(Collected data entries)
□ □ □
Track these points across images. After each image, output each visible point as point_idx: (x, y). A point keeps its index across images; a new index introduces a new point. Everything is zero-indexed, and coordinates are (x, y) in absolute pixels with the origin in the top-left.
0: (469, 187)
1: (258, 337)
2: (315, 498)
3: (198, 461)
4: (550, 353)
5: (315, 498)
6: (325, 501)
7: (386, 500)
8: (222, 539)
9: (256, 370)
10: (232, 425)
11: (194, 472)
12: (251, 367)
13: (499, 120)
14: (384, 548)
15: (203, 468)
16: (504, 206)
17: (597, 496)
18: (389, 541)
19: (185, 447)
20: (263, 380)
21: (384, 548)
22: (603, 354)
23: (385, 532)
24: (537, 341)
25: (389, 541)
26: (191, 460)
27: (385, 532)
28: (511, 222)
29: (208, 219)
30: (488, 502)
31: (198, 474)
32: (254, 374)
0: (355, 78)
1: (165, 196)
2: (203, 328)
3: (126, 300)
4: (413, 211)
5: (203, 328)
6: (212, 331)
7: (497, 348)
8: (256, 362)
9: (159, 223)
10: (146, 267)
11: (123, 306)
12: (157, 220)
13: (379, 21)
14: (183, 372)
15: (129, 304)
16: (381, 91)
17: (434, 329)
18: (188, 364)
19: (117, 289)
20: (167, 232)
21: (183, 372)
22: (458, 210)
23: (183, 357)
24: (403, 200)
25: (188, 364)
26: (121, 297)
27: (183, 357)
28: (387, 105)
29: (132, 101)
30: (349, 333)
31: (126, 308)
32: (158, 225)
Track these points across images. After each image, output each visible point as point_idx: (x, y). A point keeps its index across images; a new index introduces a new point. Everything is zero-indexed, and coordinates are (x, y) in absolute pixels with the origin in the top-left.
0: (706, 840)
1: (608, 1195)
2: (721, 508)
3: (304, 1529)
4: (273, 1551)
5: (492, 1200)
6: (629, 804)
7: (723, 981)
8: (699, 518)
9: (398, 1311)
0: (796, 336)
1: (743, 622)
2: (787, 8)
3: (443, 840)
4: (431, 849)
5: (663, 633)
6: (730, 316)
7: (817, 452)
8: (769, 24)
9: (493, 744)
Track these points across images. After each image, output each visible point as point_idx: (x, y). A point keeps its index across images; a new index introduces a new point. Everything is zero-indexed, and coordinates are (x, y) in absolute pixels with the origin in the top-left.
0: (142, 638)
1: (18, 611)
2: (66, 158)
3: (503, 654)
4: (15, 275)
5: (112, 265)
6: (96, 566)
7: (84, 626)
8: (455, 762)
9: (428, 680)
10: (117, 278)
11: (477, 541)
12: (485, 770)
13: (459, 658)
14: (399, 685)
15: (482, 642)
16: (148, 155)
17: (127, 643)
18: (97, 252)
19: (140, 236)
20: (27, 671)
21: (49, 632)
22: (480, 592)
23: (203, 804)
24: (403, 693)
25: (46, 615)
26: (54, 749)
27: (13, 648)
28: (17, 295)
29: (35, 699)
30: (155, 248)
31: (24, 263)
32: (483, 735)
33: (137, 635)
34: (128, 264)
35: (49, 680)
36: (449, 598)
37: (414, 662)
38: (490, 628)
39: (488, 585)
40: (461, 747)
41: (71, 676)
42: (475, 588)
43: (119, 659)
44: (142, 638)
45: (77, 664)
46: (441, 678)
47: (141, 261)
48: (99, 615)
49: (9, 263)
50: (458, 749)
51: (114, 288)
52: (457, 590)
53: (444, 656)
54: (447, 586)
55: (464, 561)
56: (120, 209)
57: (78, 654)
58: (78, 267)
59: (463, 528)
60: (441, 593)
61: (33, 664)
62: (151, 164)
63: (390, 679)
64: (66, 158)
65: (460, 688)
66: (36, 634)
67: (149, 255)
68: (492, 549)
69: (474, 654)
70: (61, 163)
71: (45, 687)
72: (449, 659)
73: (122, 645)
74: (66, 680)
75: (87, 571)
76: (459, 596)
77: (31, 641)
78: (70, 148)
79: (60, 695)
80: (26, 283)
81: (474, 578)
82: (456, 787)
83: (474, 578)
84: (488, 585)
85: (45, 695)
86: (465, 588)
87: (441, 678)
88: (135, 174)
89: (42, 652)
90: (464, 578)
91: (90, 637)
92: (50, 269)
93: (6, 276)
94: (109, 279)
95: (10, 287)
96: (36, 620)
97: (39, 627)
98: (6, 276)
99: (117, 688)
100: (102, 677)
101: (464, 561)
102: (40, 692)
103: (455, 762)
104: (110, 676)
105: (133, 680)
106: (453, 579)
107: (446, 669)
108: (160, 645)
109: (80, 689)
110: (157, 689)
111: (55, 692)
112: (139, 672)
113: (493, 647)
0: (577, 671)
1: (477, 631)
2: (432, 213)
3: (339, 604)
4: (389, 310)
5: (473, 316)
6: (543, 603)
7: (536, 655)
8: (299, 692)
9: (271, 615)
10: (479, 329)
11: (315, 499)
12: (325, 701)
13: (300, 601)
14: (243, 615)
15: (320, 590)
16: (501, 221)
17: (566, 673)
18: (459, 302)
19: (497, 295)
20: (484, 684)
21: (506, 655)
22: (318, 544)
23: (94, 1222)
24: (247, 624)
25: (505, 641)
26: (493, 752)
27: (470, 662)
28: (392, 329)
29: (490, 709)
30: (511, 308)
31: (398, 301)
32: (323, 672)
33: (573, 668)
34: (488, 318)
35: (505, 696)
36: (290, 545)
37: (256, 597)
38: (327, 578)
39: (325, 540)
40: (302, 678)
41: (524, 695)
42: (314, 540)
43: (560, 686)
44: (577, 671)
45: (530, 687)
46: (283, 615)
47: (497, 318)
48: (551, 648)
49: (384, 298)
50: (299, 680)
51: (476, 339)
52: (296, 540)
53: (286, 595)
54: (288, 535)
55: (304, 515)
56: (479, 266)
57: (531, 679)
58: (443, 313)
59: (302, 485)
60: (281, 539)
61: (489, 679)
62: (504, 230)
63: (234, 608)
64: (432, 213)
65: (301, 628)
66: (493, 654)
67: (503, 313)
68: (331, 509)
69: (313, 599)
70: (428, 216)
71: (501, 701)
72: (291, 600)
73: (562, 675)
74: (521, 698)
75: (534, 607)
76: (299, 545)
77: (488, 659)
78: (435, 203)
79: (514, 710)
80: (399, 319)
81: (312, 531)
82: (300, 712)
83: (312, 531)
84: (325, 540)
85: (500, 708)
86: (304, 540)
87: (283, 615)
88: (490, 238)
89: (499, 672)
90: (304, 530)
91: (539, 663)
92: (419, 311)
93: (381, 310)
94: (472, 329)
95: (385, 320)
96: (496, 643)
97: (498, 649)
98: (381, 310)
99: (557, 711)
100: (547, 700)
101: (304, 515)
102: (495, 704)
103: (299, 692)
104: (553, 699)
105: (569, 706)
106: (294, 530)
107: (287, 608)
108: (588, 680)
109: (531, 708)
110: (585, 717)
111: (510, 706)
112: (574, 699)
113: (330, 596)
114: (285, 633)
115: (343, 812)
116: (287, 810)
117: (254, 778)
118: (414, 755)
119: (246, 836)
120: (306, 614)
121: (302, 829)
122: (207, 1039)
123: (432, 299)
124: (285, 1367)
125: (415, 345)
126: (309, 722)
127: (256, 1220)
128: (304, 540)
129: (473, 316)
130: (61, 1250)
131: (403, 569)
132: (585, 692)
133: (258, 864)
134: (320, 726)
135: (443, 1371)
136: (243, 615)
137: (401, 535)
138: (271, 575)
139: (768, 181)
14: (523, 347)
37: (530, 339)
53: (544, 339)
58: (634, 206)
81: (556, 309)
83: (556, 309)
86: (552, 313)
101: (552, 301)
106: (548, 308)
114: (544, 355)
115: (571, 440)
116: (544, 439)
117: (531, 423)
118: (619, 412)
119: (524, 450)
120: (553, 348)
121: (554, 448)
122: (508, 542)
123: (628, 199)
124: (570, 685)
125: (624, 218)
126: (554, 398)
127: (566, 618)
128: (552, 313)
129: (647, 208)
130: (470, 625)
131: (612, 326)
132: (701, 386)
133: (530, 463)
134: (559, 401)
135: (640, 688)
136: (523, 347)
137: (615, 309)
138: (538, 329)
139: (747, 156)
□ □ □
» Task description: Copy the lines of the items that run from the line containing "114: (285, 633)" through the line containing "129: (473, 316)", both included.

» Full output:
114: (285, 633)
115: (343, 812)
116: (287, 810)
117: (254, 778)
118: (414, 755)
119: (246, 836)
120: (306, 614)
121: (302, 829)
122: (207, 1039)
123: (432, 299)
124: (285, 1367)
125: (415, 345)
126: (309, 722)
127: (256, 1220)
128: (304, 540)
129: (473, 316)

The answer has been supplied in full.